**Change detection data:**

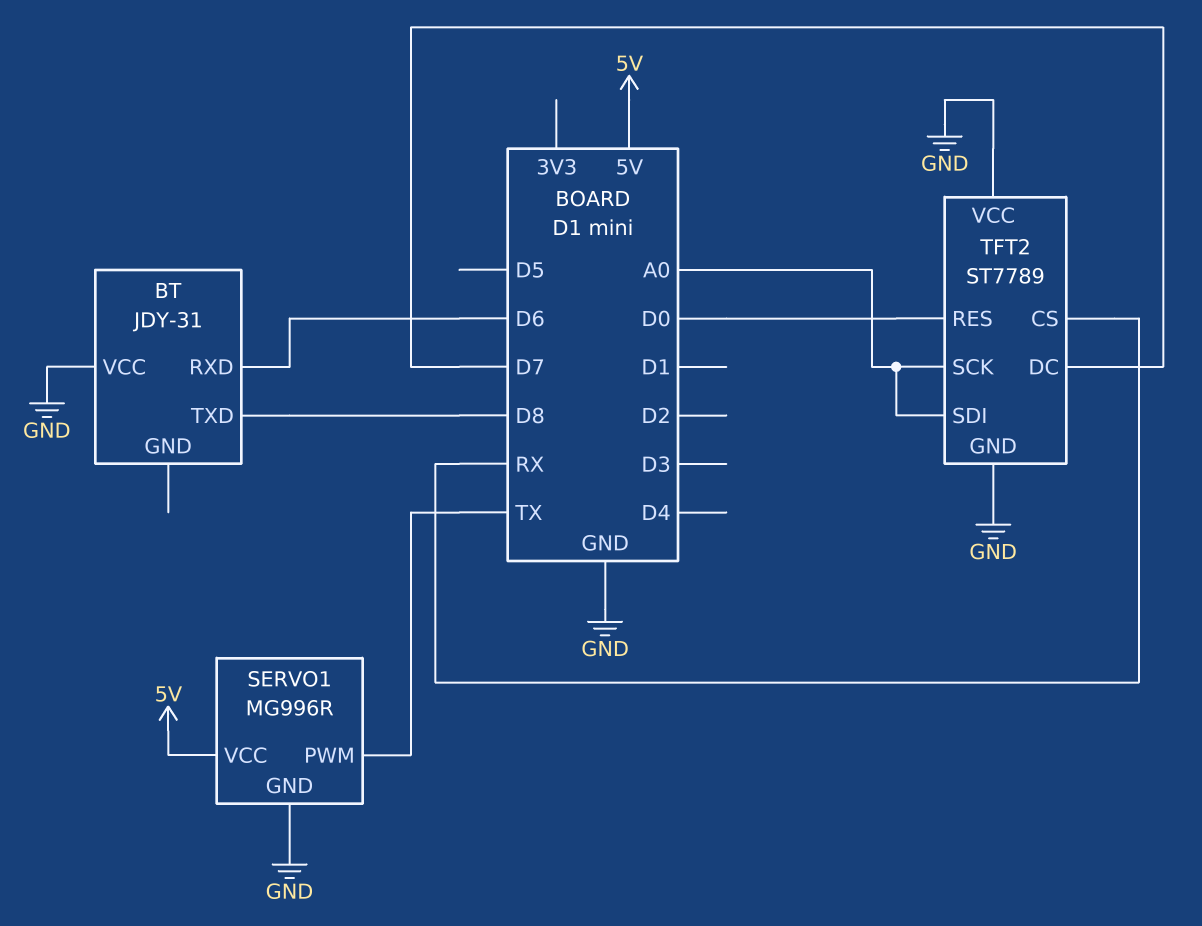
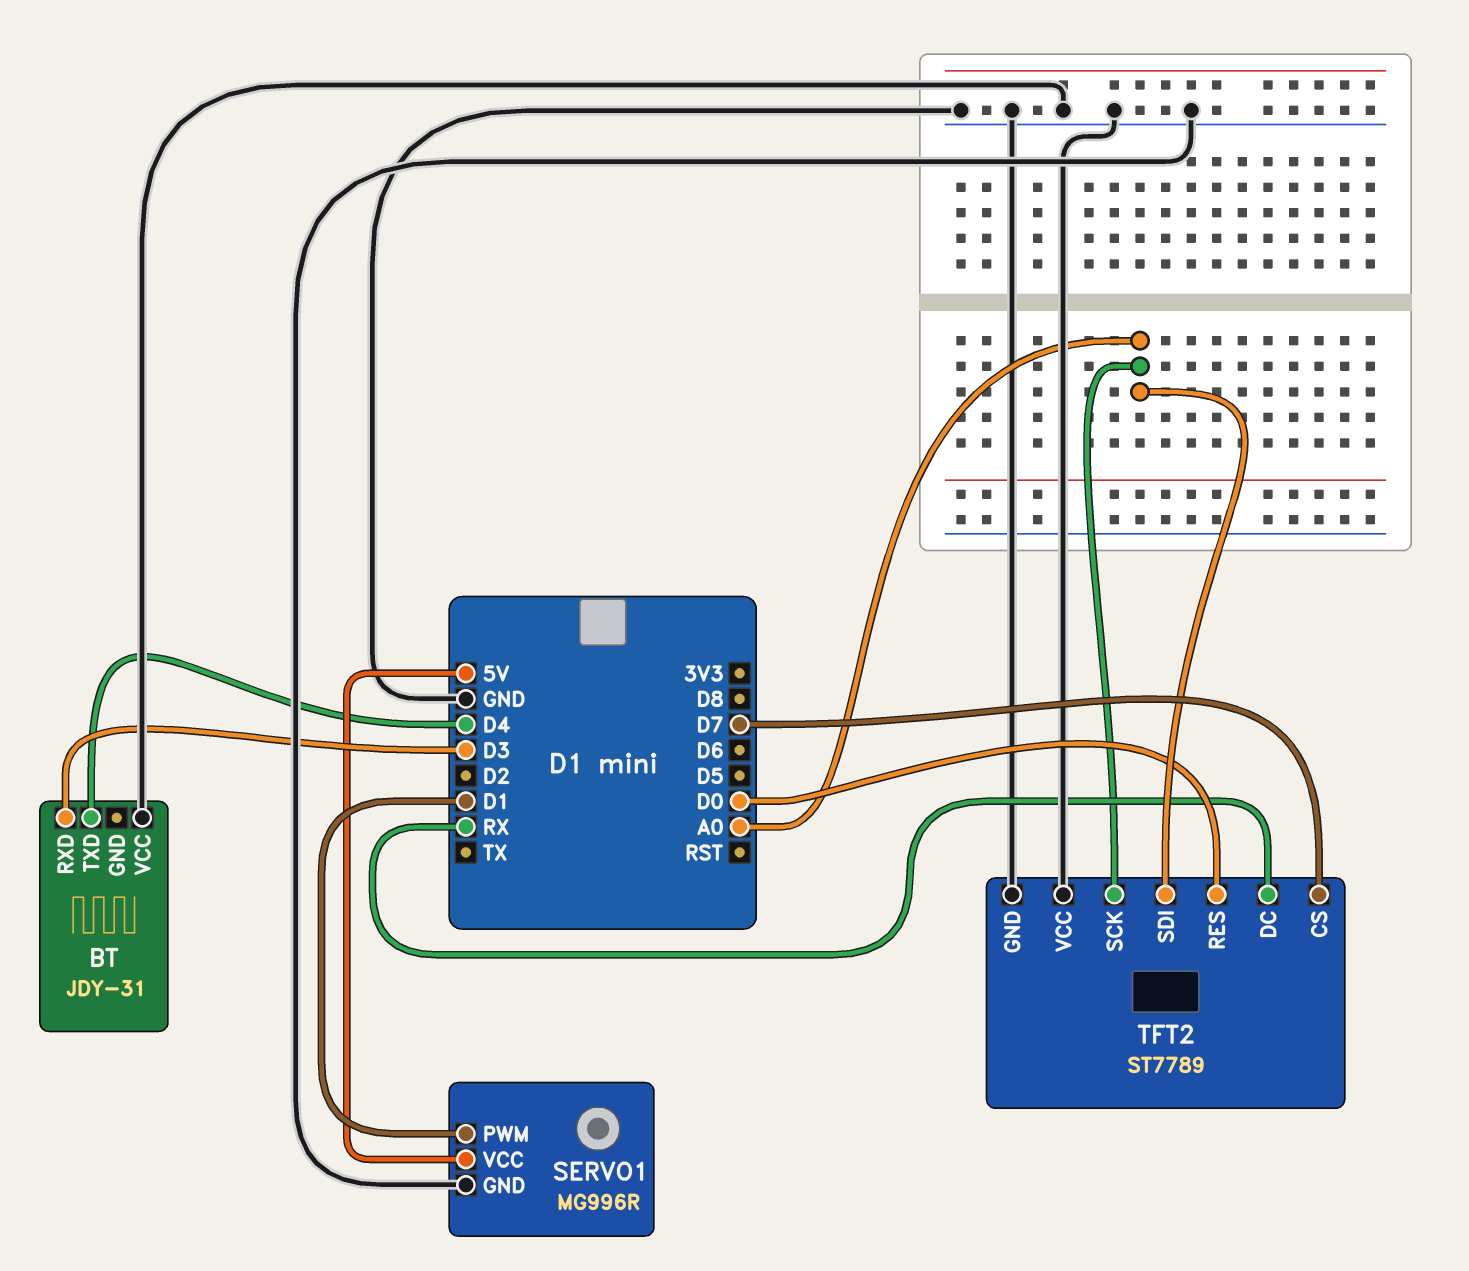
BT pin RXD: D6 -> D3
BT pin TXD: D8 -> D4
SERVO1 pin PWM: TX -> D1
TFT2 pin CS: RX -> D7
TFT2 pin DC: D7 -> RX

**Aim of the task:**
Restate the records word for word, omitting images.

**Reply to the task:**
BT pin RXD: D6 -> D3
BT pin TXD: D8 -> D4
SERVO1 pin PWM: TX -> D1
TFT2 pin CS: RX -> D7
TFT2 pin DC: D7 -> RX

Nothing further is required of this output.